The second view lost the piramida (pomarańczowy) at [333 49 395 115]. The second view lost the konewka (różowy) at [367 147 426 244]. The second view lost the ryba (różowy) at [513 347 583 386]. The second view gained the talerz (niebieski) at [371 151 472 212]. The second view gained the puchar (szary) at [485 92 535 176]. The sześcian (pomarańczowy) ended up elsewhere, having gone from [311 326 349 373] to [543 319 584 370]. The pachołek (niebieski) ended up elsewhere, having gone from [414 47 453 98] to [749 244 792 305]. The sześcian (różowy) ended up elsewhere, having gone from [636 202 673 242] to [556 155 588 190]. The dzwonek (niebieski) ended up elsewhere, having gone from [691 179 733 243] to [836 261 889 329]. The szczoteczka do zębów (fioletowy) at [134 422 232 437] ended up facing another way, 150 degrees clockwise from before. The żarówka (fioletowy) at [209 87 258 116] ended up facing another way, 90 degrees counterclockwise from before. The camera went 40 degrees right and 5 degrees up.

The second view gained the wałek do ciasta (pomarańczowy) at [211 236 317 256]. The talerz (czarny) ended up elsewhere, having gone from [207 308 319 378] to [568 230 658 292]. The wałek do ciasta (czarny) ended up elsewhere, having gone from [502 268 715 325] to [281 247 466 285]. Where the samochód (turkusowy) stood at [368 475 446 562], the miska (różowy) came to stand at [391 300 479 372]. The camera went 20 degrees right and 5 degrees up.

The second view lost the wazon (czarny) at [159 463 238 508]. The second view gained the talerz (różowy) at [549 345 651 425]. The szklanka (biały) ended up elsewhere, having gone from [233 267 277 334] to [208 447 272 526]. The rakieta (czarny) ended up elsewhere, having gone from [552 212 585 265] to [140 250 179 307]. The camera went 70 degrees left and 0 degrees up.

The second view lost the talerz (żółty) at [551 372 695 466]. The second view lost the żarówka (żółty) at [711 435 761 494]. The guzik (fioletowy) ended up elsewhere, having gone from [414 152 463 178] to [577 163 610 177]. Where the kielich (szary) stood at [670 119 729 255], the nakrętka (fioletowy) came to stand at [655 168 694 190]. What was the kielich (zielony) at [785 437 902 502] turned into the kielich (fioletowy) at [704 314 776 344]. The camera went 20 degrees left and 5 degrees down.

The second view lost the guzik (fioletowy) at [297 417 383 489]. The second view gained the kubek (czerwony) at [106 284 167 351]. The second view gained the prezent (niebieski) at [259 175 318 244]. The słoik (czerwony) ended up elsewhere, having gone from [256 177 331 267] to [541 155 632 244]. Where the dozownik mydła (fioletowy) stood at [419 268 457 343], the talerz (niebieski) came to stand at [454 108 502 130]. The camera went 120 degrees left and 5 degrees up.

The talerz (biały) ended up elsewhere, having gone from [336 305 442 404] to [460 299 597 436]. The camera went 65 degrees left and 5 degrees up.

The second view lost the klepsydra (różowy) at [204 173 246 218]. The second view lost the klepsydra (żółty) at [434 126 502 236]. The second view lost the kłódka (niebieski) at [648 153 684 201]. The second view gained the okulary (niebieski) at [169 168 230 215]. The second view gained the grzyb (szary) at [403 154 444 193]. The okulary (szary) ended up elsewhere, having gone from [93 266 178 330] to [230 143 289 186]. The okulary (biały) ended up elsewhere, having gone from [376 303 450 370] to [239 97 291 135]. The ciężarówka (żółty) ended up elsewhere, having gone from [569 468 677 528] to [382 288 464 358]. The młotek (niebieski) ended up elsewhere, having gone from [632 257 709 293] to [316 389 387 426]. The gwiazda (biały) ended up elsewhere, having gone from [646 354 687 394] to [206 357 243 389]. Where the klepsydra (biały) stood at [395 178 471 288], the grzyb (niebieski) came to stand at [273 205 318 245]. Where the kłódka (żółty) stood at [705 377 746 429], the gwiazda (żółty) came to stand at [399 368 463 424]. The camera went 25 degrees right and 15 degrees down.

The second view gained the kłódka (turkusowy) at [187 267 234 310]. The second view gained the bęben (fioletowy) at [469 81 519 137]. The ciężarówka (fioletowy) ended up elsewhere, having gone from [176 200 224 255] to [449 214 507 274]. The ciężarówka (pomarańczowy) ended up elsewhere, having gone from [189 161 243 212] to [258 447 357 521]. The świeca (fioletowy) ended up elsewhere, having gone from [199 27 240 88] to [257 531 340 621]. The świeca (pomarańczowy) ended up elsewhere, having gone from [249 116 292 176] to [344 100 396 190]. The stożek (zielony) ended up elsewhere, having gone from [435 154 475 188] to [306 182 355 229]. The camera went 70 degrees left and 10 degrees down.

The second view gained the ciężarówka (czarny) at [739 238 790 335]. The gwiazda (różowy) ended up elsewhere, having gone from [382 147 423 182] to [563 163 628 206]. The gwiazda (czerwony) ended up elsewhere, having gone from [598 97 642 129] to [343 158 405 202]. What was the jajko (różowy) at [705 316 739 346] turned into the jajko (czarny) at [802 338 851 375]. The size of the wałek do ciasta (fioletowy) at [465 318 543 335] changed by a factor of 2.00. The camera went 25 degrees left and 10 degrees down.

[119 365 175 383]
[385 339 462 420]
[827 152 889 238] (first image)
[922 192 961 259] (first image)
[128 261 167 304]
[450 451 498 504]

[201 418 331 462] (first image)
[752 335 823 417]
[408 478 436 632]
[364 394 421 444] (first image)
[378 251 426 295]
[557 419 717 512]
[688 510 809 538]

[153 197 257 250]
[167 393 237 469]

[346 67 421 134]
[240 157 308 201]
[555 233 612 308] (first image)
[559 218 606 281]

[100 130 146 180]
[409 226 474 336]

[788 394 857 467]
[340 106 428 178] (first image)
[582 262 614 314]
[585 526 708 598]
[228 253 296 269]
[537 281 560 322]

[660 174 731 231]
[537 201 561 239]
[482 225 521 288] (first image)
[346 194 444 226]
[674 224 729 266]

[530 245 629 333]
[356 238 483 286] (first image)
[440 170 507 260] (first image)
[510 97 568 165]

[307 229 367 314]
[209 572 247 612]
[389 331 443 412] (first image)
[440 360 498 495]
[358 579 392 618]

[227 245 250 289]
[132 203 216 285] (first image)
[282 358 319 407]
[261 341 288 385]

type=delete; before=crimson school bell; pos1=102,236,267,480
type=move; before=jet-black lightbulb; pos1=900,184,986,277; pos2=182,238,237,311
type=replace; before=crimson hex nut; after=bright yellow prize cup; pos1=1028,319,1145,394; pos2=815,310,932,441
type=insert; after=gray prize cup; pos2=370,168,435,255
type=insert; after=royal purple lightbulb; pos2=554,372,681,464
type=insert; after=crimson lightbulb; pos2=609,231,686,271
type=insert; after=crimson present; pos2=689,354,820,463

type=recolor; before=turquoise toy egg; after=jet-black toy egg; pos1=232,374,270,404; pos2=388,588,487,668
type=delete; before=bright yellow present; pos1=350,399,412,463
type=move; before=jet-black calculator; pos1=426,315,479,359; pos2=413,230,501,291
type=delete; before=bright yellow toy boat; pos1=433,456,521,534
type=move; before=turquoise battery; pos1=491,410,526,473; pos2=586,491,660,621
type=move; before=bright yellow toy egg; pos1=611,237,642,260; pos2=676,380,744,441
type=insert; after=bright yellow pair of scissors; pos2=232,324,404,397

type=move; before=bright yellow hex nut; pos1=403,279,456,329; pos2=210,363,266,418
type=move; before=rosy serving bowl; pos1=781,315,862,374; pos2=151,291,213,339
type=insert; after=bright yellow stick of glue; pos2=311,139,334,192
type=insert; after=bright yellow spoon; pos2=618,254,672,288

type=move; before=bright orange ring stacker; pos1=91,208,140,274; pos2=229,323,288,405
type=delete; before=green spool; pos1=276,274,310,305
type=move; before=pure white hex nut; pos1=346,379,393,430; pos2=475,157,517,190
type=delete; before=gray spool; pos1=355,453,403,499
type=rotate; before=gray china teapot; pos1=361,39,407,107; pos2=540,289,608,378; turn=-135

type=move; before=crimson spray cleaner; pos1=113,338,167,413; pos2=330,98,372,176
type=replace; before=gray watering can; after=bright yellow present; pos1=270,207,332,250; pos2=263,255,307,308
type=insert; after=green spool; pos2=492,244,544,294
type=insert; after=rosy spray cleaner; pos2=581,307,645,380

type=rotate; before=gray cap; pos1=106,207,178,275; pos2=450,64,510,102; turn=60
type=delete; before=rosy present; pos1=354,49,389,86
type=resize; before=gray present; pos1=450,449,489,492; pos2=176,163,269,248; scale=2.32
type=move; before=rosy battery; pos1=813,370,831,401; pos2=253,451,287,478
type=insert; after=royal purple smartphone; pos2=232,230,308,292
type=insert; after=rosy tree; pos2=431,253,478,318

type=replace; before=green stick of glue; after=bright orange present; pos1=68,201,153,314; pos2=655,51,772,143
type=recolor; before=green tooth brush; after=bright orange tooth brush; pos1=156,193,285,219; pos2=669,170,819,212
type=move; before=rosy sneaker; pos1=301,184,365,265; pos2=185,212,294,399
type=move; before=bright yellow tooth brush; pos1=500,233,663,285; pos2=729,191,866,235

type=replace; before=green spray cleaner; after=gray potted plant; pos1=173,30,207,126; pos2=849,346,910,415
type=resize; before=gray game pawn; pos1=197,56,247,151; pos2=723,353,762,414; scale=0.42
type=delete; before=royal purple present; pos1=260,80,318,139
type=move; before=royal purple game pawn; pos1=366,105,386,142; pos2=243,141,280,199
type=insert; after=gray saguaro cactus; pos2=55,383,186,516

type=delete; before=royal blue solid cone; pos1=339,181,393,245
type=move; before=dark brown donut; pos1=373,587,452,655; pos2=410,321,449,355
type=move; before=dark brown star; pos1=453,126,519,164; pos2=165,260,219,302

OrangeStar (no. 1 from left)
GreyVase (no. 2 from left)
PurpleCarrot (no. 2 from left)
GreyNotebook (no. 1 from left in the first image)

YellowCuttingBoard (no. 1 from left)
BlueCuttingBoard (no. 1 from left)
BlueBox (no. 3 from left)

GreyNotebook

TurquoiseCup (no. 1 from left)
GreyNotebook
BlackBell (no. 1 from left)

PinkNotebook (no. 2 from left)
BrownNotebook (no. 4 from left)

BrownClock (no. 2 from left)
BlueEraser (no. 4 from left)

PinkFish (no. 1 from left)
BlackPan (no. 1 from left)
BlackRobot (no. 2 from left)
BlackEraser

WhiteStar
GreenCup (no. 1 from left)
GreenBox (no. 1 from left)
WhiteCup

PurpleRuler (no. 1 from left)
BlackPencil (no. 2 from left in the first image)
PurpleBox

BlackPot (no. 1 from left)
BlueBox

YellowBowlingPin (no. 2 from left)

**Exercise aim:**
Copy, exactly and only, the lines above that begin with the one containing "type=move; before=jet-black lightbulb;" and finish with the one containing "type=insert; after=crimson lightbulb;".

**Answer for this exercise:**
type=move; before=jet-black lightbulb; pos1=900,184,986,277; pos2=182,238,237,311
type=replace; before=crimson hex nut; after=bright yellow prize cup; pos1=1028,319,1145,394; pos2=815,310,932,441
type=insert; after=gray prize cup; pos2=370,168,435,255
type=insert; after=royal purple lightbulb; pos2=554,372,681,464
type=insert; after=crimson lightbulb; pos2=609,231,686,271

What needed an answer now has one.